### Exercise requirements
Give back exactly the lines of the material below that start at the line containing "in_second: [516, 401]" and end at the line containing "in_first: [486, 514]", and no others.
────────────────────────────────────────
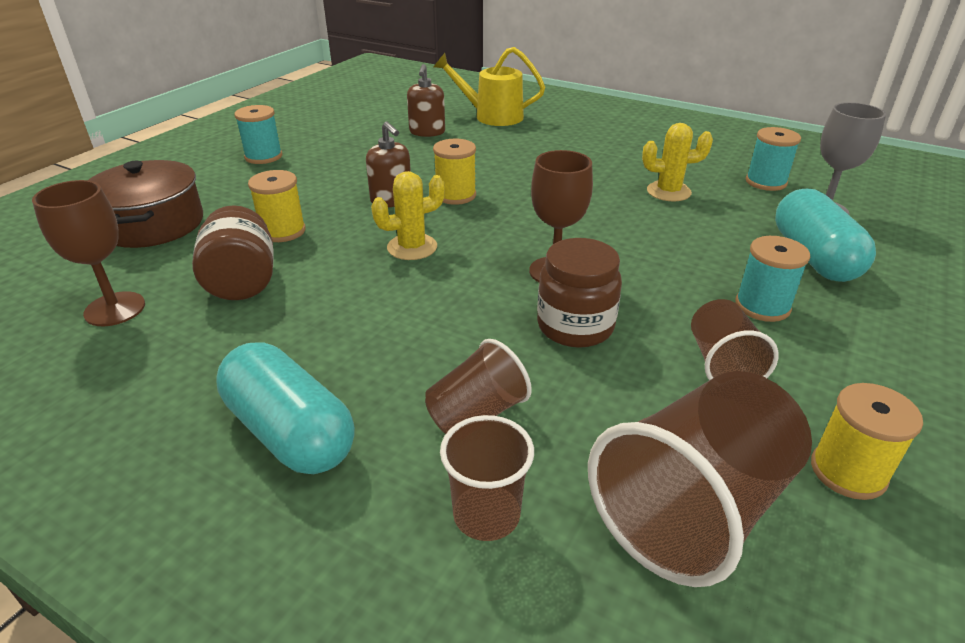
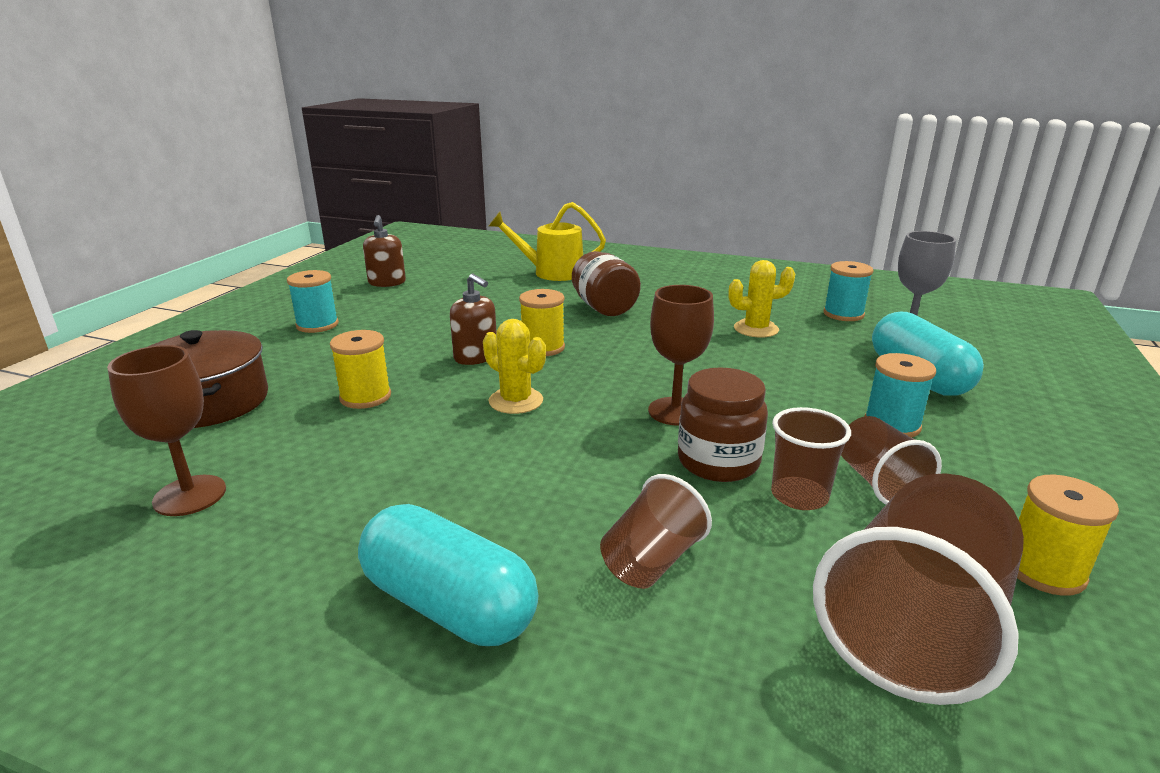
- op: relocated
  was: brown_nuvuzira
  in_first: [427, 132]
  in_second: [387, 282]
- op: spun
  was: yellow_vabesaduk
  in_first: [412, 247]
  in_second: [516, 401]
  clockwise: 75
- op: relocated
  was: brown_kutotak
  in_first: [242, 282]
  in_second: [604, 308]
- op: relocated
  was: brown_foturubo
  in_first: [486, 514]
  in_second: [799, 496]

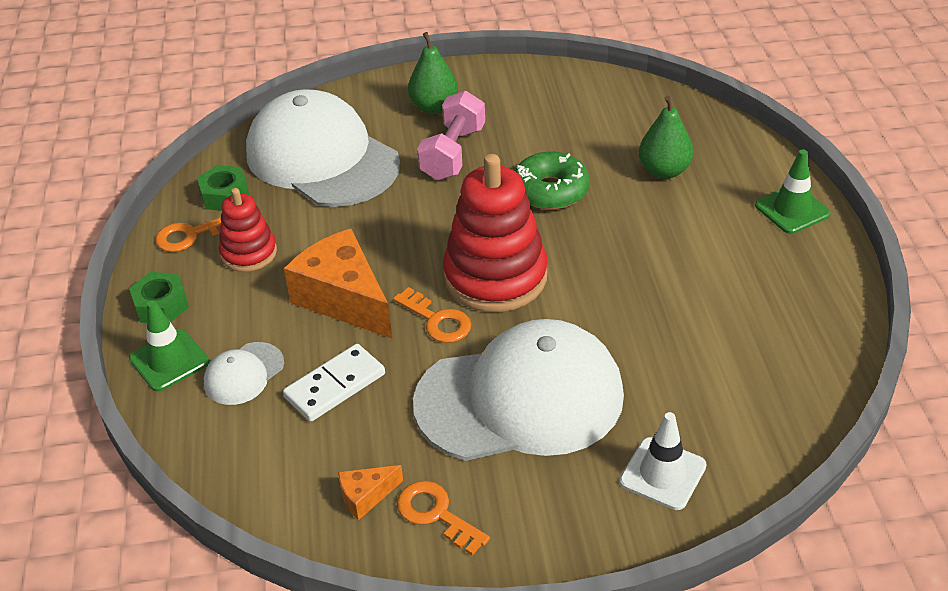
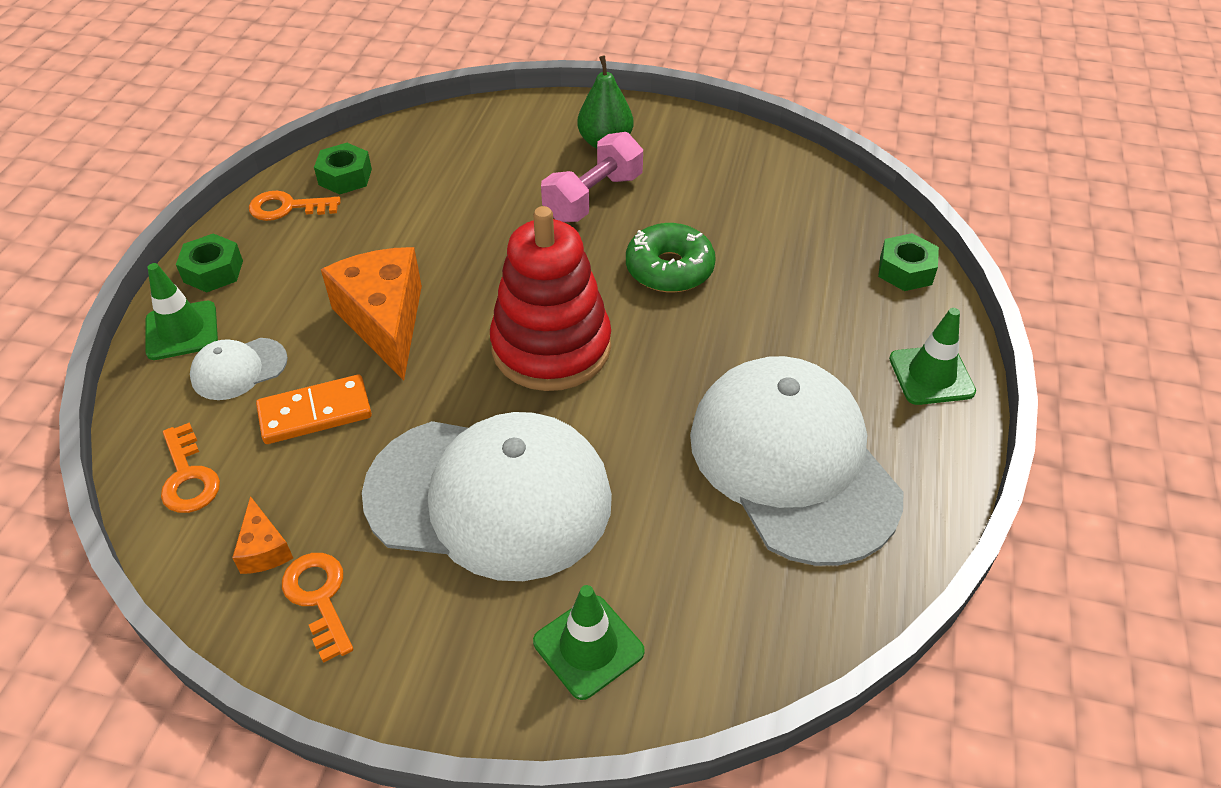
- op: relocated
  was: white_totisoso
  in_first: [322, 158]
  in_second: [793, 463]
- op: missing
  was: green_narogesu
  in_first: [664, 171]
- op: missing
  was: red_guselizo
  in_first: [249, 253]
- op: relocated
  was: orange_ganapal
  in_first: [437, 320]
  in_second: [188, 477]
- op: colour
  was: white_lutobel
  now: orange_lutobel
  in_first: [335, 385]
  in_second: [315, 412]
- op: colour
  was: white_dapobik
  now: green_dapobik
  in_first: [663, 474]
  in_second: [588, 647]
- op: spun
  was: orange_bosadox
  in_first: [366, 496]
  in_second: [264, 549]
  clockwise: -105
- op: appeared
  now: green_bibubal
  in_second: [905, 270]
────────────────────────────────────────
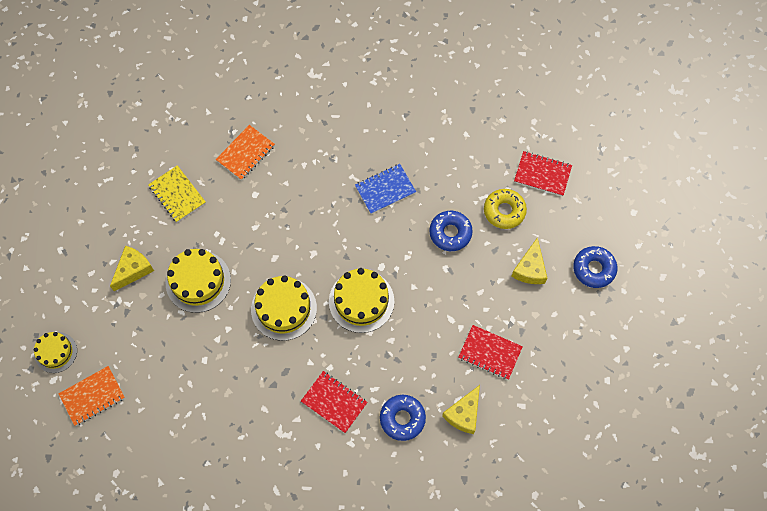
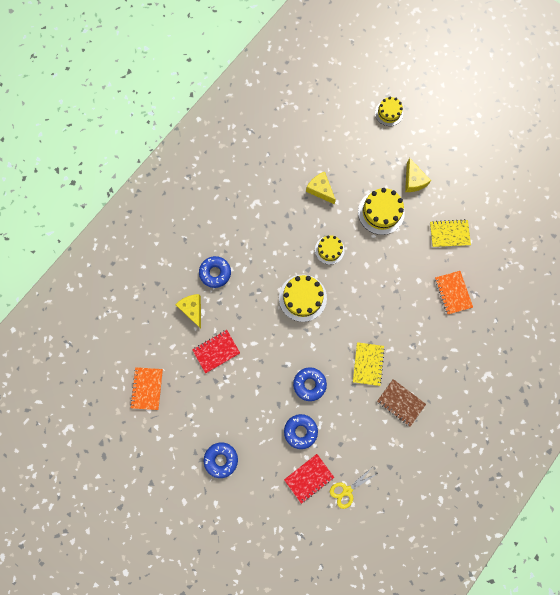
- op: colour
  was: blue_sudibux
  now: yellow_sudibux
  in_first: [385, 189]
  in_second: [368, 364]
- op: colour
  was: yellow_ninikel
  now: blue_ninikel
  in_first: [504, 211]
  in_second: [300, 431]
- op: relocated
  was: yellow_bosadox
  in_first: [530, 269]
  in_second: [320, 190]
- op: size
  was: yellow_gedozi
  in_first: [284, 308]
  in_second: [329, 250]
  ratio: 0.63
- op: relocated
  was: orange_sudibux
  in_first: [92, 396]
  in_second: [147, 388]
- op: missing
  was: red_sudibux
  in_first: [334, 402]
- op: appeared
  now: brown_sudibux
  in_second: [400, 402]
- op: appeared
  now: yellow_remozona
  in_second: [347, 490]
────────────────────────────────────────
### Written solution
  in_second: [516, 401]
  clockwise: 75
- op: relocated
  was: brown_kutotak
  in_first: [242, 282]
  in_second: [604, 308]
- op: relocated
  was: brown_foturubo
  in_first: [486, 514]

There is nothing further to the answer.